## WHAT NEEDS TO BE DONE
The entries below are to be reproduced exactly, with their pictures omitted.
--- ENTRIES SUPPLIED Enclosed Below ---
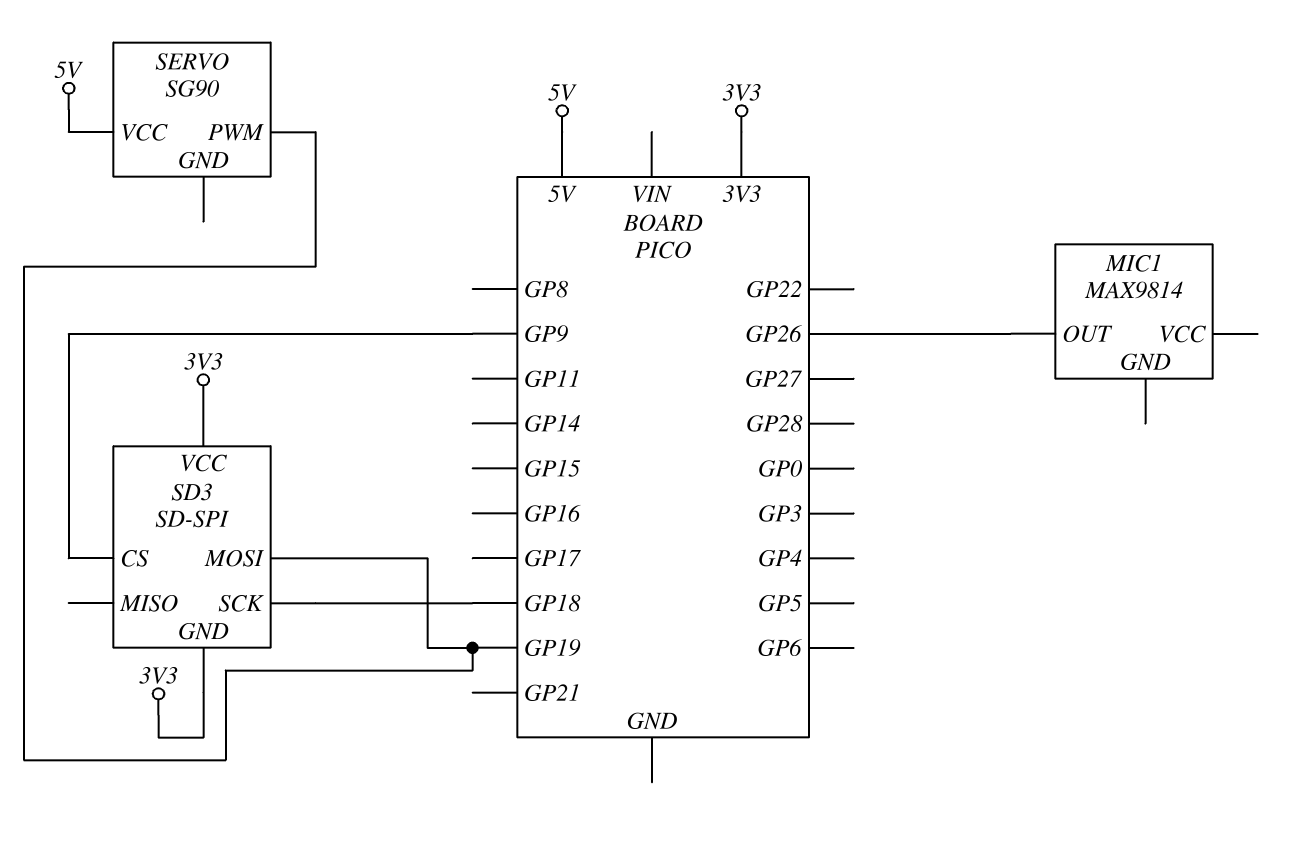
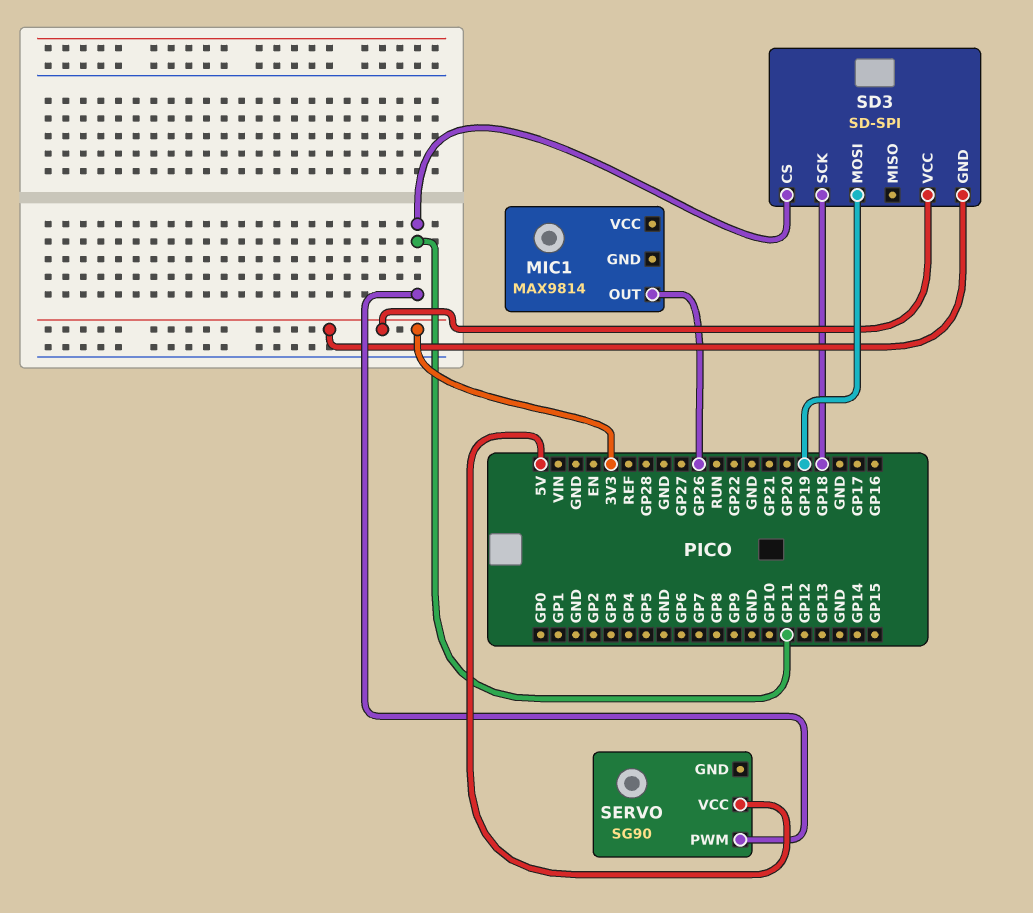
SD3 pin CS: GP9 -> GP11
SERVO pin PWM: GP19 -> GP11

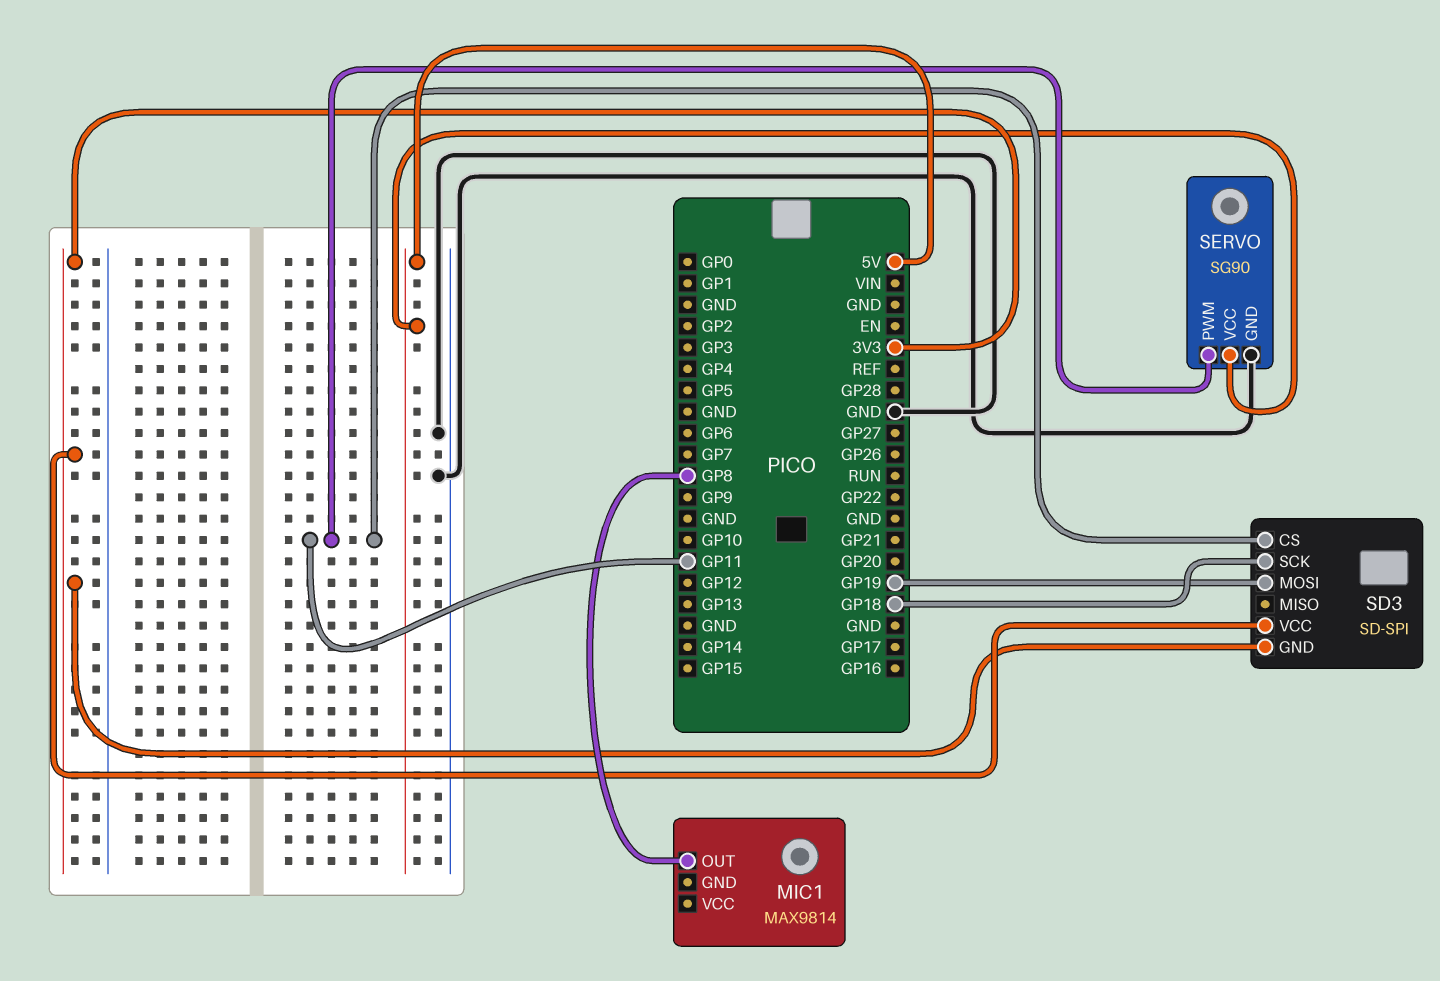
MIC1 pin OUT: GP26 -> GP8
SERVO pin GND: none -> GND

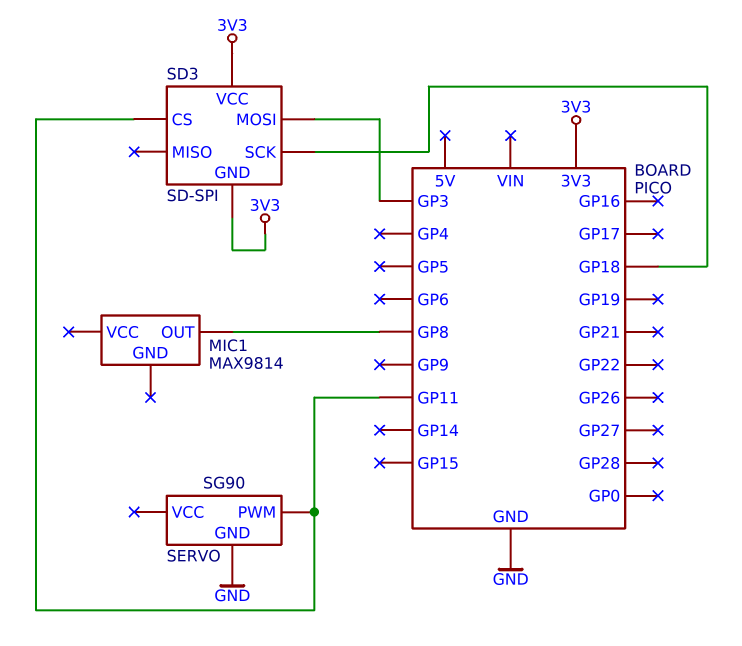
SD3 pin MOSI: GP19 -> GP3
SERVO pin VCC: 5V -> none

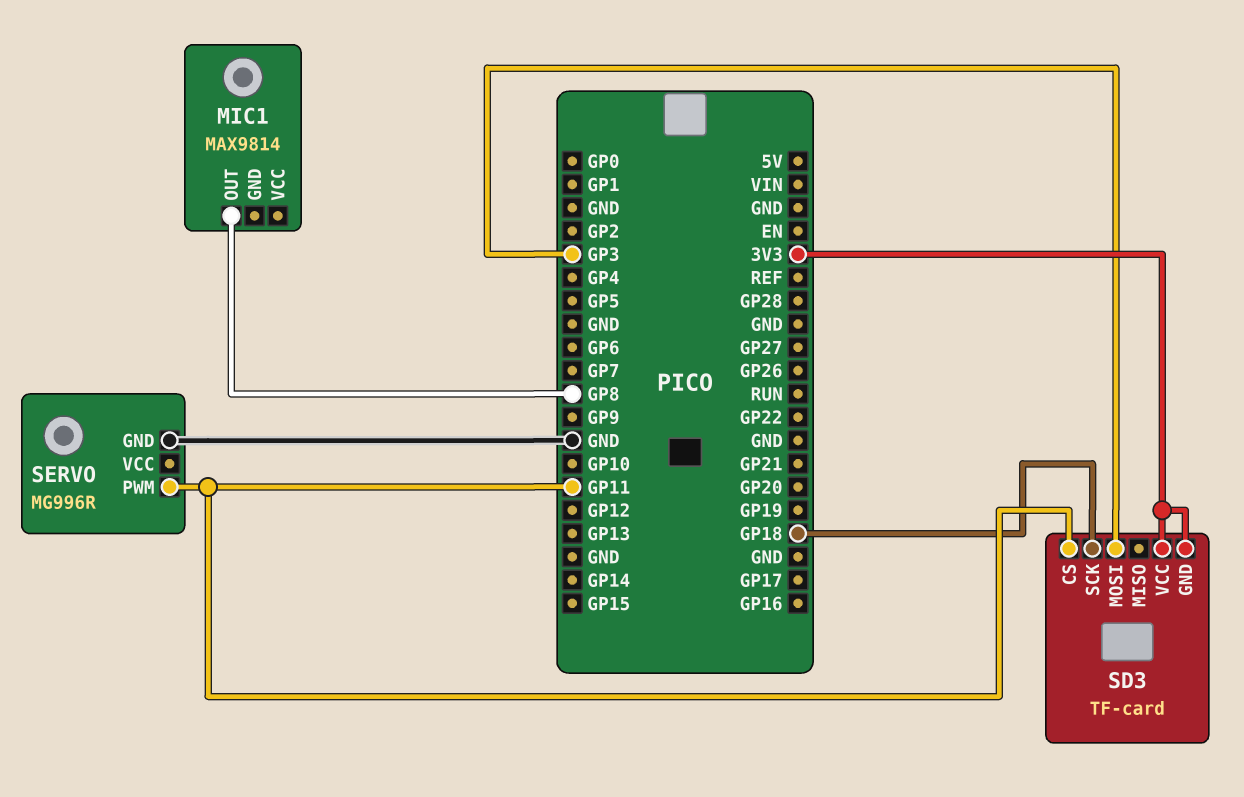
SD3: SD-SPI -> TF-card
SERVO: SG90 -> MG996R

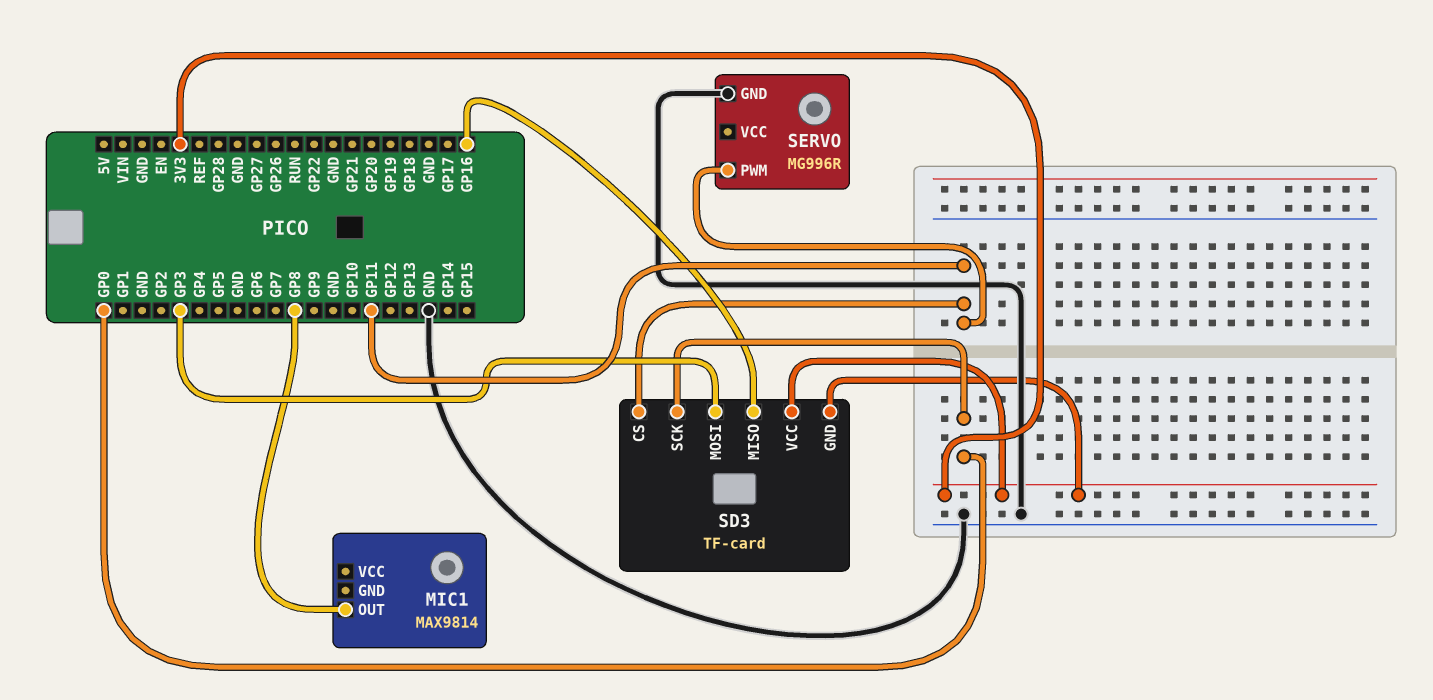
SD3 pin MISO: none -> GP16
SD3 pin SCK: GP18 -> GP0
--- End of Enclosed ENTRIES SUPPLIED ---
## YOUR SOLUTION
SD3 pin CS: GP9 -> GP11
SERVO pin PWM: GP19 -> GP11

MIC1 pin OUT: GP26 -> GP8
SERVO pin GND: none -> GND

SD3 pin MOSI: GP19 -> GP3
SERVO pin VCC: 5V -> none

SD3: SD-SPI -> TF-card
SERVO: SG90 -> MG996R

SD3 pin MISO: none -> GP16
SD3 pin SCK: GP18 -> GP0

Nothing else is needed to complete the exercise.